Try it:
Print the full set of records below, character for character and picture-free.

Source material:
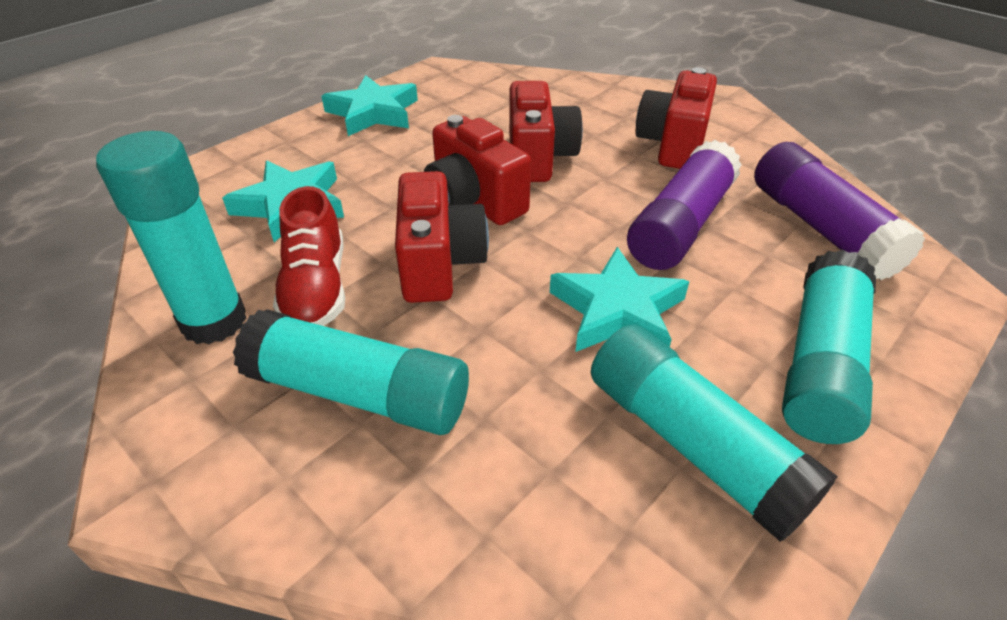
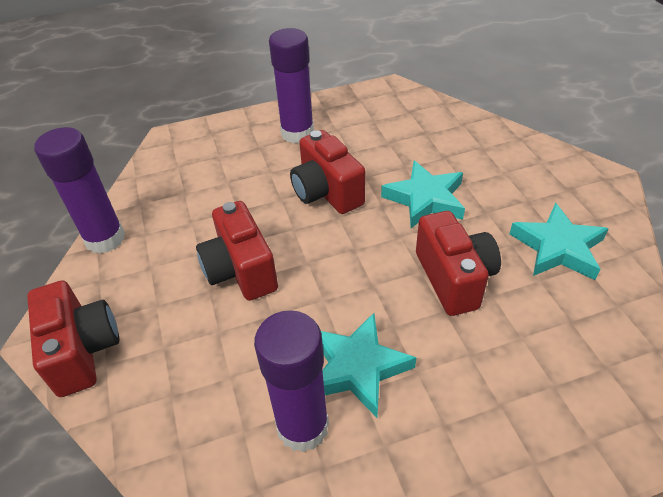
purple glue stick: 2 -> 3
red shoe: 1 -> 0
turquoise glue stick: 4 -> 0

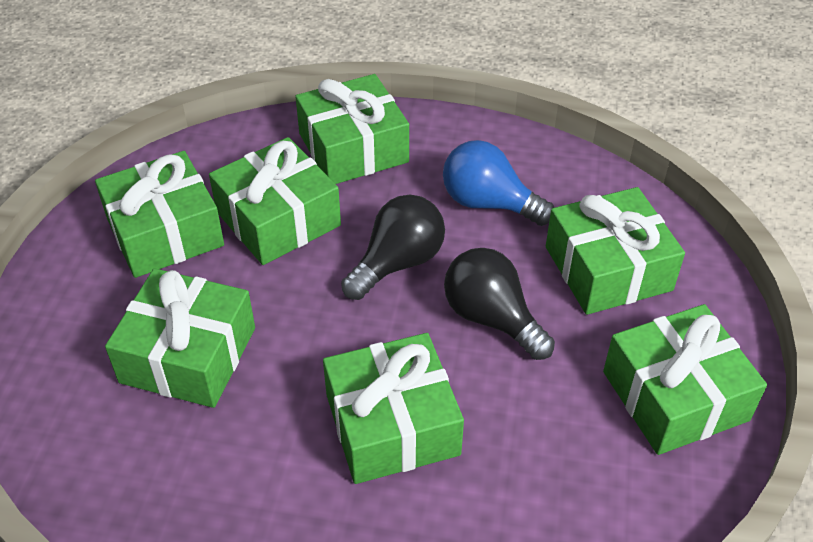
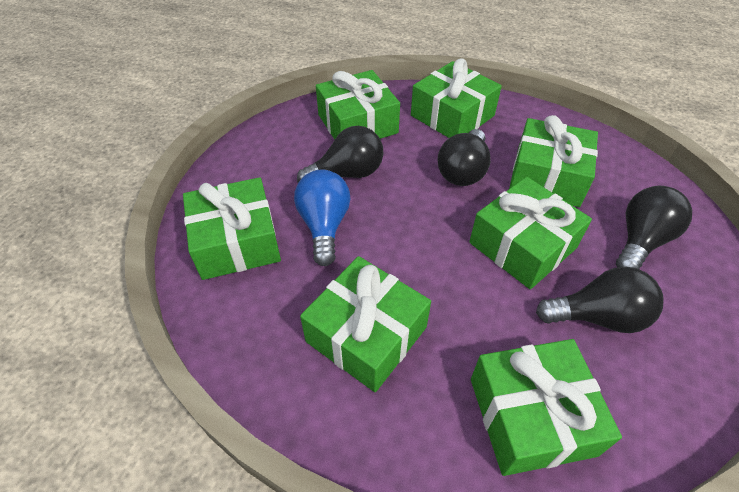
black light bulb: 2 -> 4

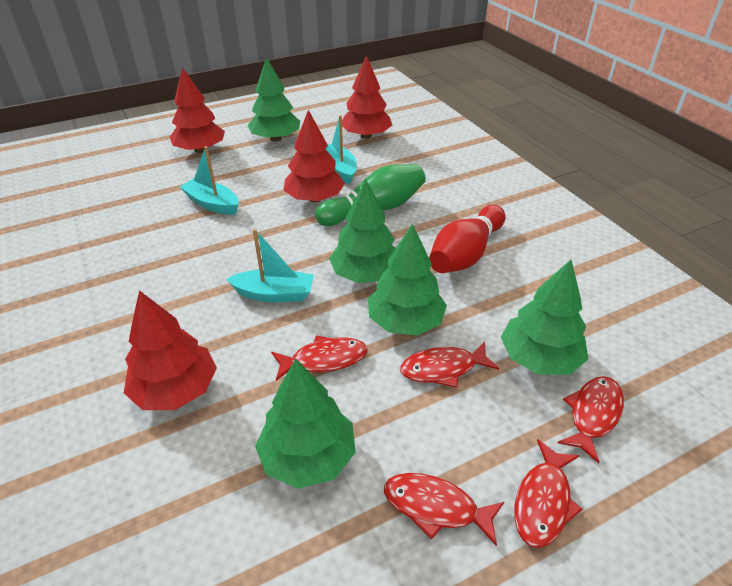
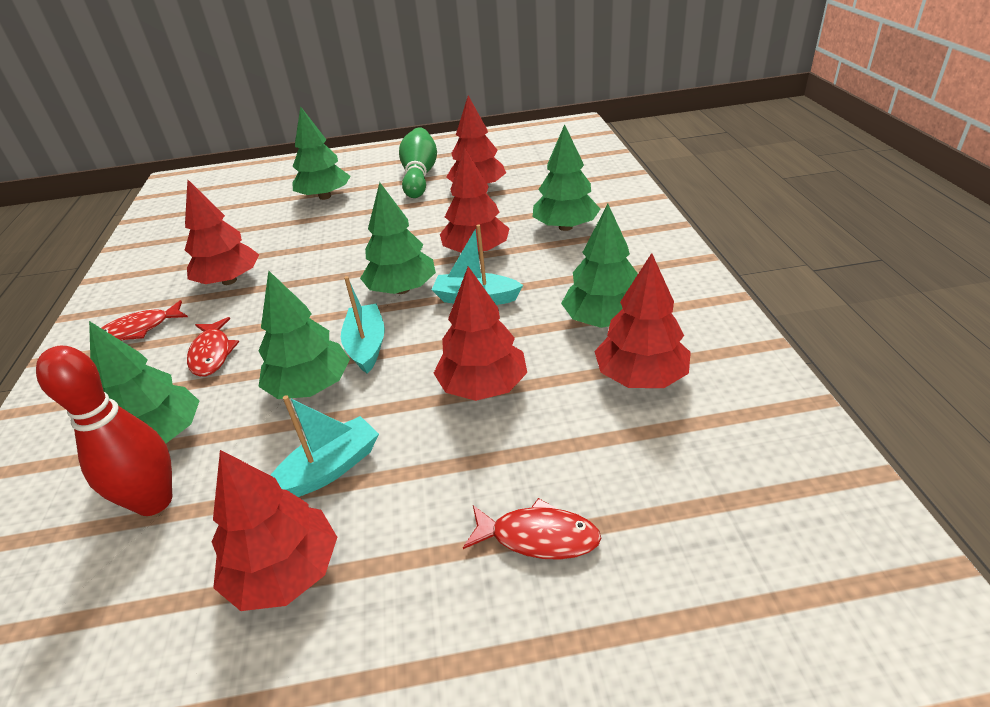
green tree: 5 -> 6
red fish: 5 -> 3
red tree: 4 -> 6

Response for this exercise:
purple glue stick: 2 -> 3
red shoe: 1 -> 0
turquoise glue stick: 4 -> 0

black light bulb: 2 -> 4

green tree: 5 -> 6
red fish: 5 -> 3
red tree: 4 -> 6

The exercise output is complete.